Exercise:
Print out the entries below with no edits.

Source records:
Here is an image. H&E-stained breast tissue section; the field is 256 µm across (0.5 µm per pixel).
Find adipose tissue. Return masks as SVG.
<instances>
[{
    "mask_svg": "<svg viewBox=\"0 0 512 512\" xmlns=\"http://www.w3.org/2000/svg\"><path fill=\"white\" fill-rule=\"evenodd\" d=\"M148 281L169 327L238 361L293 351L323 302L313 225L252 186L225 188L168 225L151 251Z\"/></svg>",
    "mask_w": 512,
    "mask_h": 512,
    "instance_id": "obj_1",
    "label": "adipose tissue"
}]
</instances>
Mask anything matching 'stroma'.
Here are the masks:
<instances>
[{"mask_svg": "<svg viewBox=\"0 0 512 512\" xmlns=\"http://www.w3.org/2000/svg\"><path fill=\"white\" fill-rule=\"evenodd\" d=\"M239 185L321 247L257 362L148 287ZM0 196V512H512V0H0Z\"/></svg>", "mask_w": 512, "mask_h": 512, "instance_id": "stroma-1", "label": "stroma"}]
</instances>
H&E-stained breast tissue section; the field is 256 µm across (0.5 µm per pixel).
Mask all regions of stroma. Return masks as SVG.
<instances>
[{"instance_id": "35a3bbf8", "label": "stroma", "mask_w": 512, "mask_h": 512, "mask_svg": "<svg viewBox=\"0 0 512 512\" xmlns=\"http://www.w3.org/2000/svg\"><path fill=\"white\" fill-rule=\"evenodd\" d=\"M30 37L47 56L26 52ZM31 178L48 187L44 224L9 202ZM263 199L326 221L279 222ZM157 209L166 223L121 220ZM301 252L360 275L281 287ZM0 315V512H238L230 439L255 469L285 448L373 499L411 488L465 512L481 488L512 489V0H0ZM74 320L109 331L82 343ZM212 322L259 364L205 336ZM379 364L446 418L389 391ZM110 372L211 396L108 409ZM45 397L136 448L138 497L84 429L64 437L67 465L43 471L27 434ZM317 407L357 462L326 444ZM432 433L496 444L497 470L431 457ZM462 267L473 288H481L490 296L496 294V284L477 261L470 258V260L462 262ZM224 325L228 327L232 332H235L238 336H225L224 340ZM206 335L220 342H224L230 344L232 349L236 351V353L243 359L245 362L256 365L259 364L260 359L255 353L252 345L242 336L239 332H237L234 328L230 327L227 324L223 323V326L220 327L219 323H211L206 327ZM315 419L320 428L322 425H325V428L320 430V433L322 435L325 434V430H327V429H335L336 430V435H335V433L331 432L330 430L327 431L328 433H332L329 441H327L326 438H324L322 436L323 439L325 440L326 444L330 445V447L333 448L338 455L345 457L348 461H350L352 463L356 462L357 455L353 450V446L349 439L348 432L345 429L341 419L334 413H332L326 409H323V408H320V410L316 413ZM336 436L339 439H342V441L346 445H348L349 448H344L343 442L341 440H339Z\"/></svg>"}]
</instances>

Reply:
Here is an image. H&E-stained breast tissue section; the field is 256 µm across (0.5 µm per pixel).
Find adipose tissue. Return masks as SVG.
<instances>
[{
    "mask_svg": "<svg viewBox=\"0 0 512 512\" xmlns=\"http://www.w3.org/2000/svg\"><path fill=\"white\" fill-rule=\"evenodd\" d=\"M148 281L169 327L238 361L293 351L323 302L313 225L252 186L225 188L168 225L151 251Z\"/></svg>",
    "mask_w": 512,
    "mask_h": 512,
    "instance_id": "obj_1",
    "label": "adipose tissue"
}]
</instances>
Mask anything matching 'stroma'.
Here are the masks:
<instances>
[{"mask_svg": "<svg viewBox=\"0 0 512 512\" xmlns=\"http://www.w3.org/2000/svg\"><path fill=\"white\" fill-rule=\"evenodd\" d=\"M239 185L321 247L257 362L148 287ZM0 196V512H512V0H0Z\"/></svg>", "mask_w": 512, "mask_h": 512, "instance_id": "stroma-1", "label": "stroma"}]
</instances>
H&E-stained breast tissue section; the field is 256 µm across (0.5 µm per pixel).
Mask all regions of stroma. Return masks as SVG.
<instances>
[{"instance_id": "35a3bbf8", "label": "stroma", "mask_w": 512, "mask_h": 512, "mask_svg": "<svg viewBox=\"0 0 512 512\" xmlns=\"http://www.w3.org/2000/svg\"><path fill=\"white\" fill-rule=\"evenodd\" d=\"M30 37L47 56L26 52ZM31 178L48 187L44 224L9 202ZM263 199L326 221L279 222ZM157 209L166 223L121 220ZM301 252L360 275L281 287ZM0 315V512H238L230 439L255 469L285 448L373 499L411 488L465 512L481 488L512 489V0H0ZM74 320L109 331L82 343ZM212 322L259 364L205 336ZM379 364L446 418L389 391ZM110 372L211 396L108 409ZM45 397L136 448L138 497L84 429L64 437L67 465L43 471L27 434ZM317 407L357 462L326 444ZM432 433L496 444L497 470L431 457ZM462 267L473 288H481L490 296L496 294V284L477 261L470 258V260L462 262ZM224 325L228 327L232 332H235L238 336H225L224 340ZM206 335L220 342H224L230 344L232 349L236 351V353L243 359L245 362L256 365L259 364L260 359L255 353L252 345L242 336L239 332H237L234 328L230 327L227 324L223 323V326L220 327L219 323H211L206 327ZM315 419L320 428L322 425H325V428L320 430V433L322 435L325 434V430H327V429H335L336 430V435H335V433L331 432L330 430L327 431L328 433H332L329 441H327L326 438H324L322 436L323 439L325 440L326 444L330 445V447L333 448L338 455L345 457L348 461H350L352 463L356 462L357 455L353 450V446L349 439L348 432L345 429L341 419L334 413H332L326 409H323V408H320V410L316 413ZM336 436L339 439H342V441L346 445H348L349 448H344L343 442L341 440H339Z\"/></svg>"}]
</instances>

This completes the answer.